(Object change listings)
########

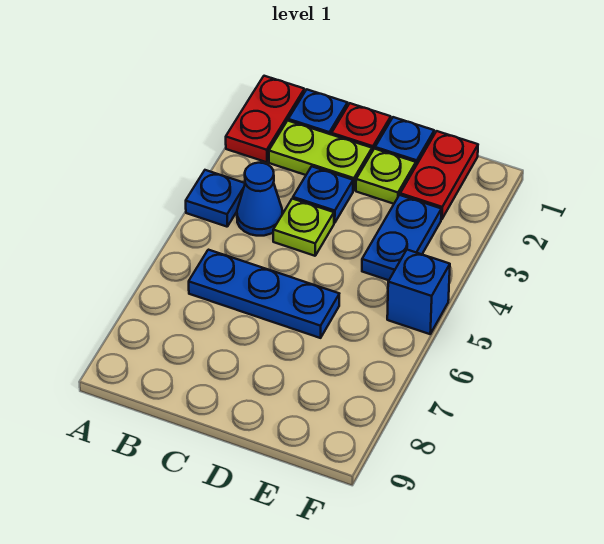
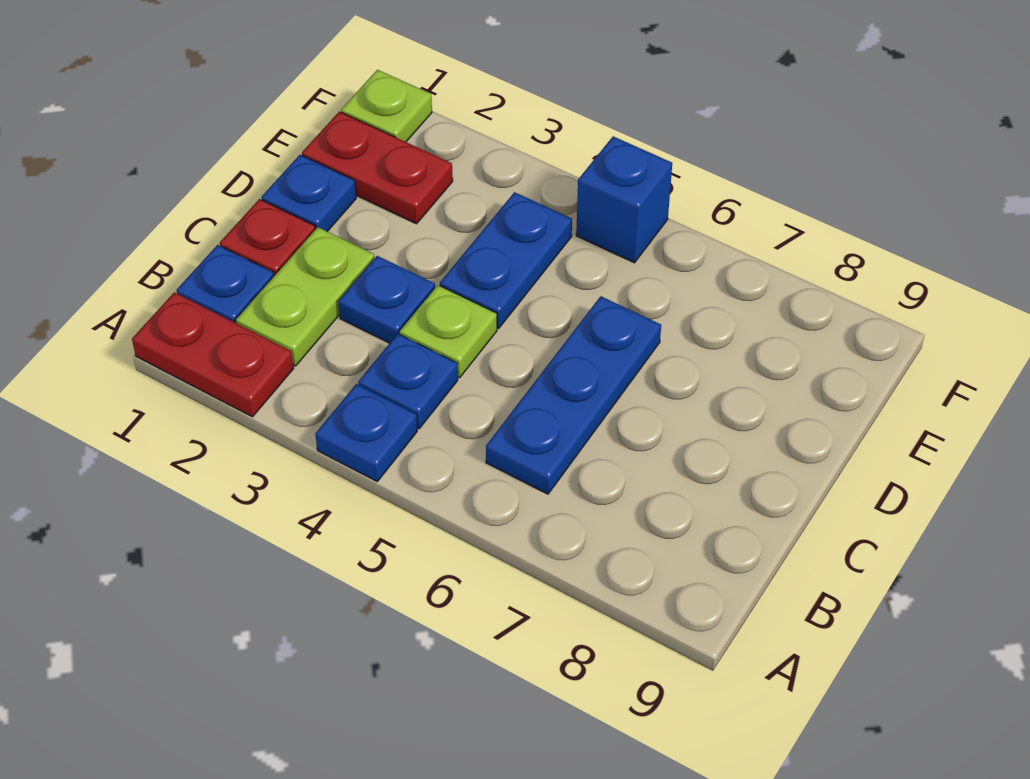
blue cone B4 level 1 -> blue plate B4 level 1
lime plate D2 level 1 -> lime plate F1 level 1
blue plate E3:E4 level 1 -> blue plate D4:E4 level 1

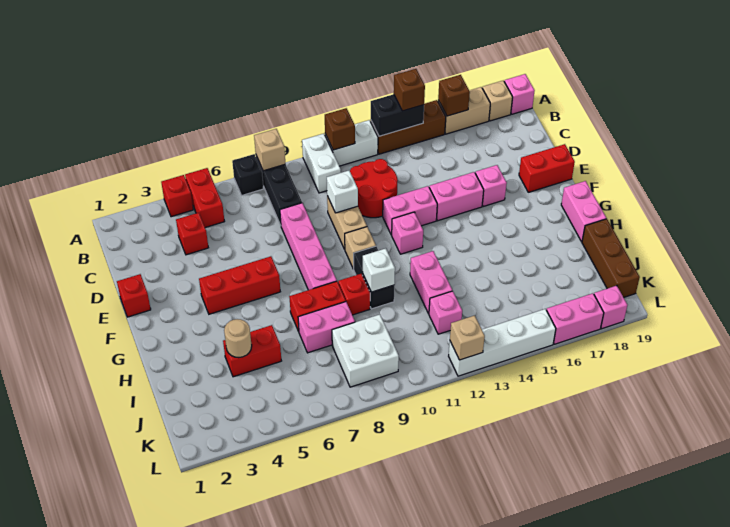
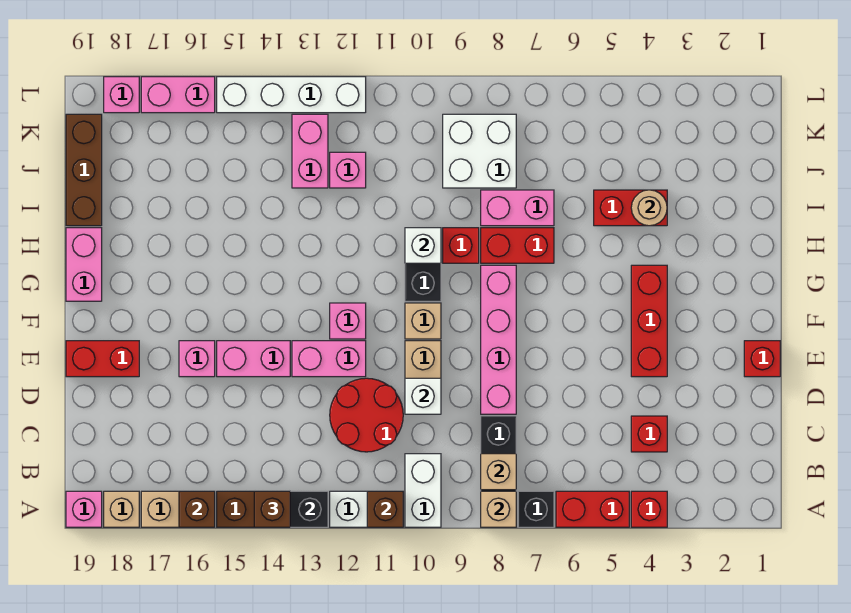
red brick A5:B5 level 1 -> red brick A5:A6 level 1
red brick F4:F6 level 1 -> red brick E4:G4 level 1
pink brick H12:I12 level 1 -> pink brick J13:K13 level 1
tan brick L12 level 2 -> tan brick B8 level 2

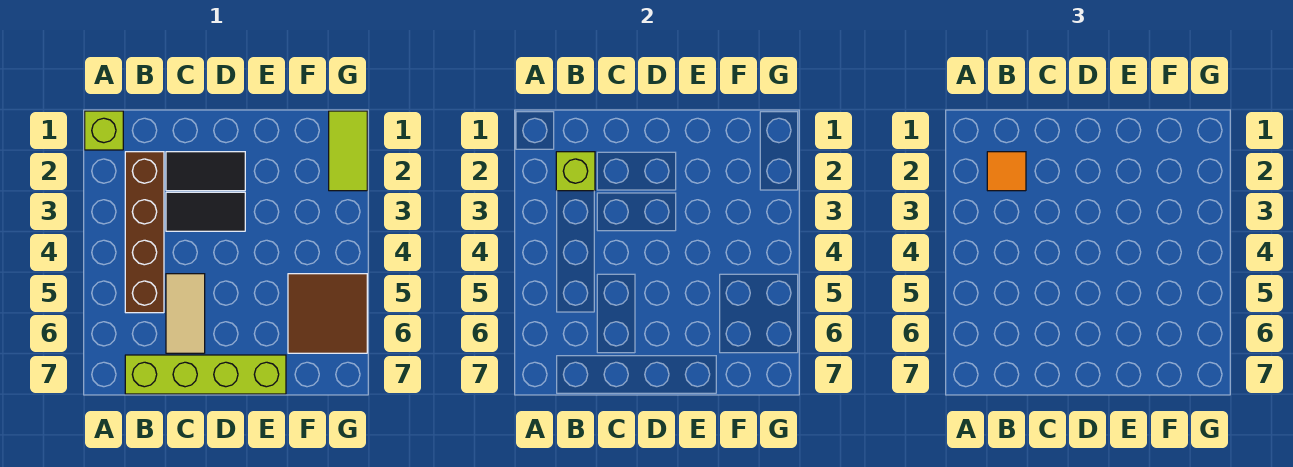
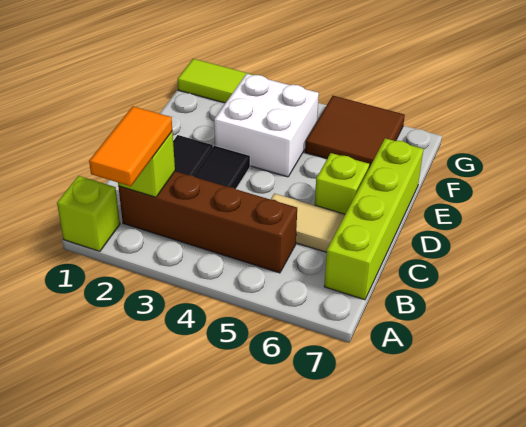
orange tile B2 level 3 -> orange tile A2:B2 level 3
none -> lime brick D6 level 1
none -> white brick E3:F4 level 1

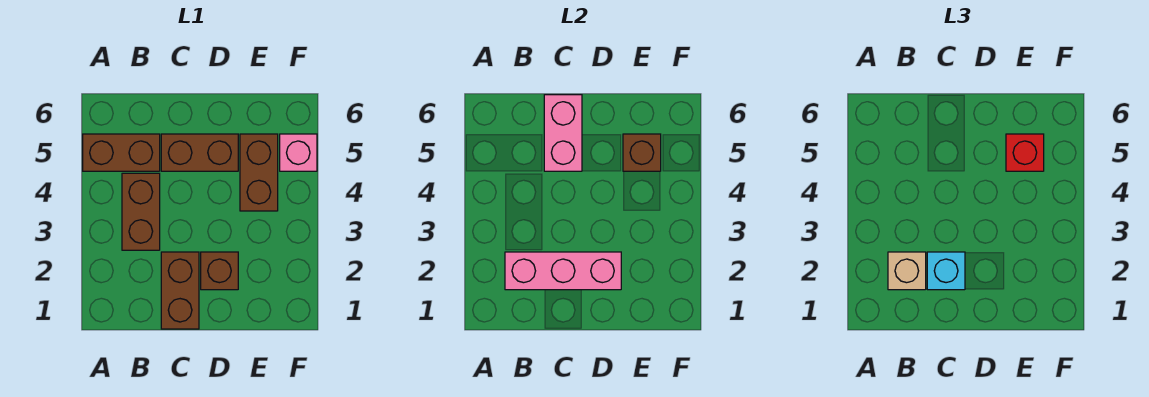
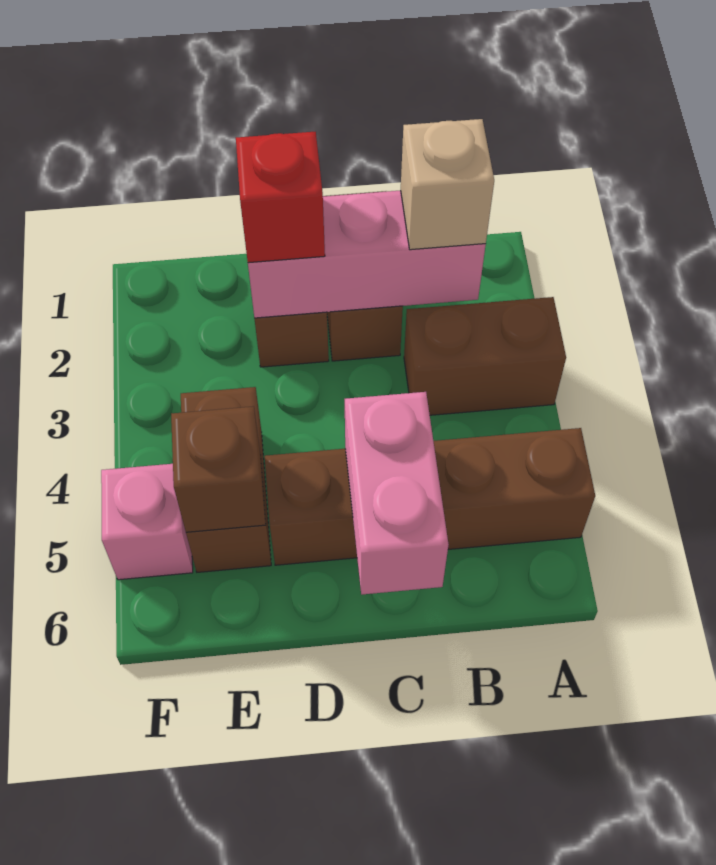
brown brick B3:B4 level 1 -> brown brick A3:B3 level 1
cyan brick C2 level 3 -> none
red brick E5 level 3 -> red brick D2 level 3

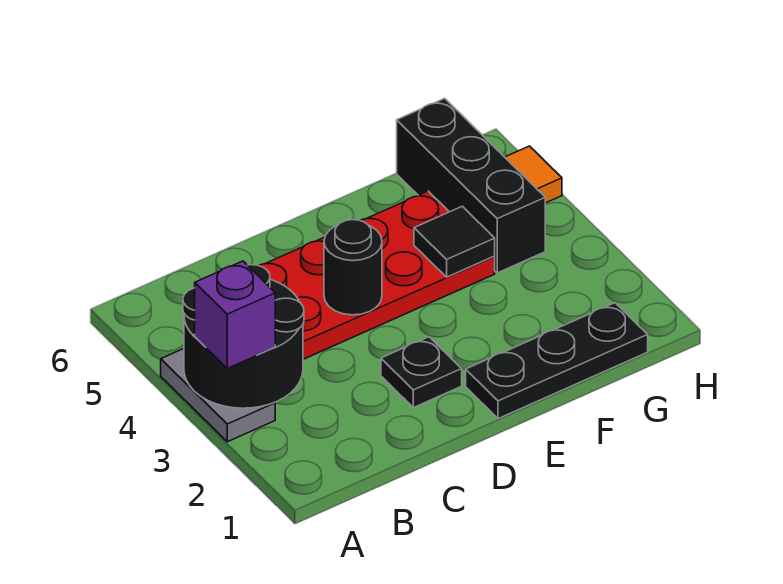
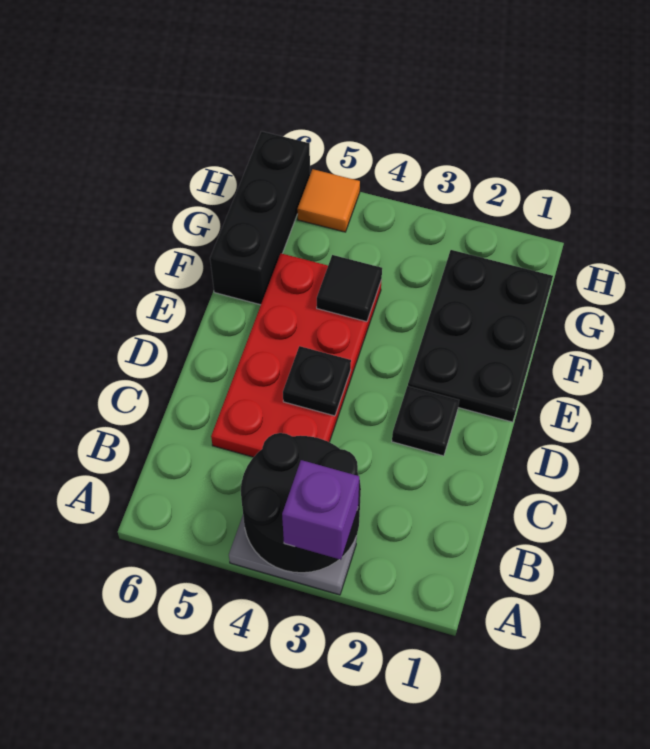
black round brick D4 level 2 -> black plate D4 level 2
black plate E1:G1 level 1 -> black plate E1:G2 level 1
black brick G4:G6 level 1 -> black brick F6:H6 level 1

########

To do: Carry over each record above character for character, with the pictures left out.

Output of the task:
blue cone B4 level 1 -> blue plate B4 level 1
lime plate D2 level 1 -> lime plate F1 level 1
blue plate E3:E4 level 1 -> blue plate D4:E4 level 1

red brick A5:B5 level 1 -> red brick A5:A6 level 1
red brick F4:F6 level 1 -> red brick E4:G4 level 1
pink brick H12:I12 level 1 -> pink brick J13:K13 level 1
tan brick L12 level 2 -> tan brick B8 level 2

orange tile B2 level 3 -> orange tile A2:B2 level 3
none -> lime brick D6 level 1
none -> white brick E3:F4 level 1

brown brick B3:B4 level 1 -> brown brick A3:B3 level 1
cyan brick C2 level 3 -> none
red brick E5 level 3 -> red brick D2 level 3

black round brick D4 level 2 -> black plate D4 level 2
black plate E1:G1 level 1 -> black plate E1:G2 level 1
black brick G4:G6 level 1 -> black brick F6:H6 level 1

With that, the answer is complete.